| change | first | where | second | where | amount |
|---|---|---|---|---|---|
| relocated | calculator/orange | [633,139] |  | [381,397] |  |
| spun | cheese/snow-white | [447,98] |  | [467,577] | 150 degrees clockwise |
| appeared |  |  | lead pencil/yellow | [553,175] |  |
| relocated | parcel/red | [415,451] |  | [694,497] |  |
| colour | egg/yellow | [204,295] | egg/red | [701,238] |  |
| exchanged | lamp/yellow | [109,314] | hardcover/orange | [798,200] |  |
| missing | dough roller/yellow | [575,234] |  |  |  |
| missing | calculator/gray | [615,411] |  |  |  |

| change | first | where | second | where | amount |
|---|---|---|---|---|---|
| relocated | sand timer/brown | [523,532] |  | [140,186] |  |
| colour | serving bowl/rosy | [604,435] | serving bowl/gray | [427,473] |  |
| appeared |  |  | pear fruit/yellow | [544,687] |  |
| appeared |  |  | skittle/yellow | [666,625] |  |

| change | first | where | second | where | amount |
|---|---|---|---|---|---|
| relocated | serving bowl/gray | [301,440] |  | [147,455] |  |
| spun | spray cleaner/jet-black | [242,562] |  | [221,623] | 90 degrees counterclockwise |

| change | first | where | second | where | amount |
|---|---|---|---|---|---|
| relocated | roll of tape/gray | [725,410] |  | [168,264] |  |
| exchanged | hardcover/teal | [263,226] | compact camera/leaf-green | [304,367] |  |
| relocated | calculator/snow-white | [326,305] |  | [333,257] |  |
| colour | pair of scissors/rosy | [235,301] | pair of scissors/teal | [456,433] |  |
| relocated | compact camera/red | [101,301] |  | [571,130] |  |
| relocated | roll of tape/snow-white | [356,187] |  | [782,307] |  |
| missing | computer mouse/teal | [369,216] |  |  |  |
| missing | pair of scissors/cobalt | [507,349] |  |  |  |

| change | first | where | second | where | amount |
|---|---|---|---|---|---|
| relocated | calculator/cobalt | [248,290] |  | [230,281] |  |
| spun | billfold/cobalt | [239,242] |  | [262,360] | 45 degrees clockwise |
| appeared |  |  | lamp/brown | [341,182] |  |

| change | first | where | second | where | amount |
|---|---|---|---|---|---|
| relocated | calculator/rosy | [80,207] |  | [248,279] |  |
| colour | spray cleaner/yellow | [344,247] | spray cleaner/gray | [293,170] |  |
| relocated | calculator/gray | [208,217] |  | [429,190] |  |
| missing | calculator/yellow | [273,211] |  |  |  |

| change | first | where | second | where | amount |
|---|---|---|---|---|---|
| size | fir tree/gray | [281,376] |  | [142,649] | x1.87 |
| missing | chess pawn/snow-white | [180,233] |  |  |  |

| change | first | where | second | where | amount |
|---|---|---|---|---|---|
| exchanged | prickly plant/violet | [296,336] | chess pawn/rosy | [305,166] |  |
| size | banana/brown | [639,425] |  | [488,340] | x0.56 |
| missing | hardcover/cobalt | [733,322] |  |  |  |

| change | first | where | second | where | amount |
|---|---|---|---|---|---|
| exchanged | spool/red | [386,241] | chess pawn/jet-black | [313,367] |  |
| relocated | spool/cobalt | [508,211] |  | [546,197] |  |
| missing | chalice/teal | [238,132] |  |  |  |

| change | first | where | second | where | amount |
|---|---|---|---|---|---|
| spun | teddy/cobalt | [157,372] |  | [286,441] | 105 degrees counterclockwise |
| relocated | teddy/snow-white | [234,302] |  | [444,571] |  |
####
What the task asks - Output should match, line for line, the stretch of the material above from the line holding "colour | egg/yellow" through the line holding "missing | dough".

The completed task -
| colour | egg/yellow | [204,295] | egg/red | [701,238] |  |
| exchanged | lamp/yellow | [109,314] | hardcover/orange | [798,200] |  |
| missing | dough roller/yellow | [575,234] |  |  |  |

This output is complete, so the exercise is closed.